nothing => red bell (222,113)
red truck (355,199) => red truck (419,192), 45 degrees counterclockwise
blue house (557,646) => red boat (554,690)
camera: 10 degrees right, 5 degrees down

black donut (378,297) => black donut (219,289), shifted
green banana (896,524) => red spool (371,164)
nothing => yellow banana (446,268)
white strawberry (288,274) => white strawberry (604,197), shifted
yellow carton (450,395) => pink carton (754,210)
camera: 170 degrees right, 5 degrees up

==

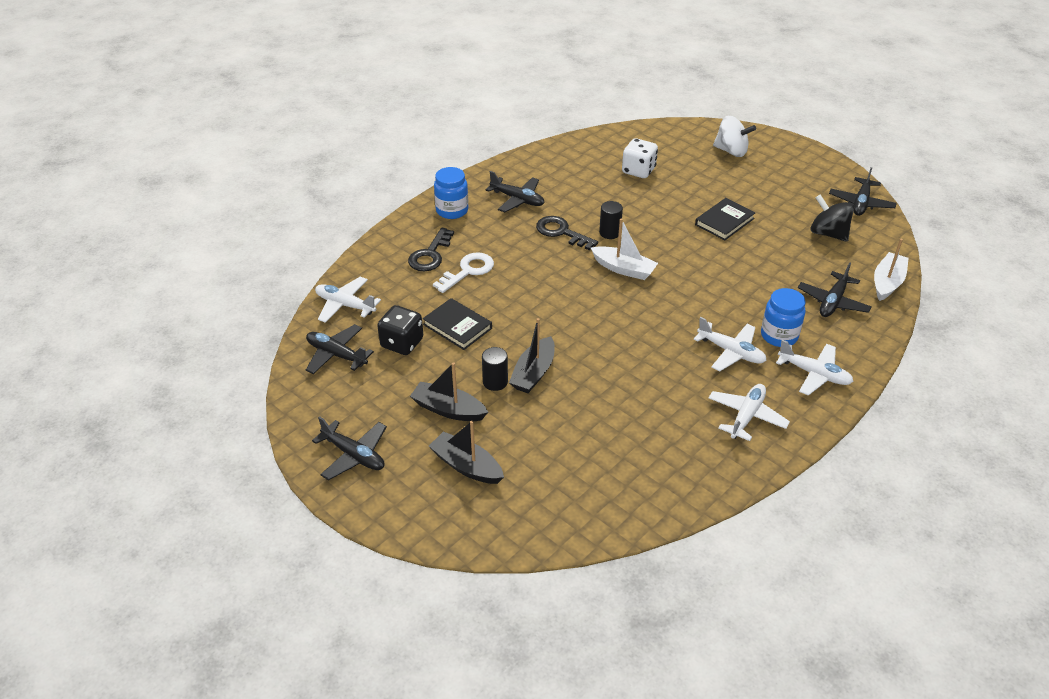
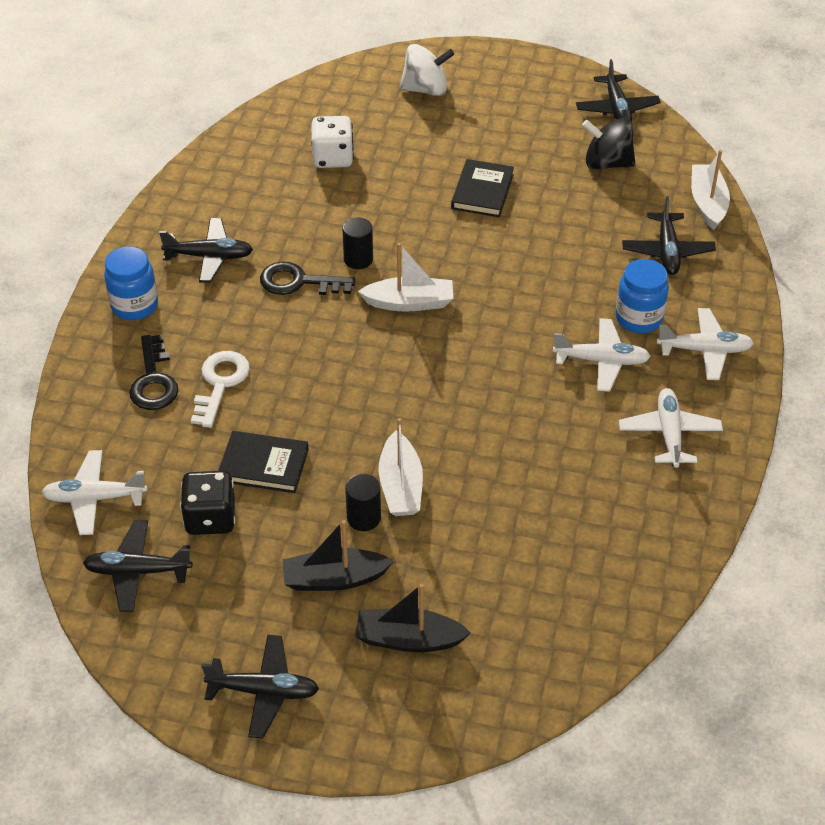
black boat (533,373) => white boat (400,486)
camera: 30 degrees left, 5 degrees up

- Instructions for the task: Take from the material above the lines running from the one with "nothing => red bell (222,113)" through the one with "blue house (557,646) => red boat (554,690)", and repeat them exactly, with nothing else.

- Task response:
nothing => red bell (222,113)
red truck (355,199) => red truck (419,192), 45 degrees counterclockwise
blue house (557,646) => red boat (554,690)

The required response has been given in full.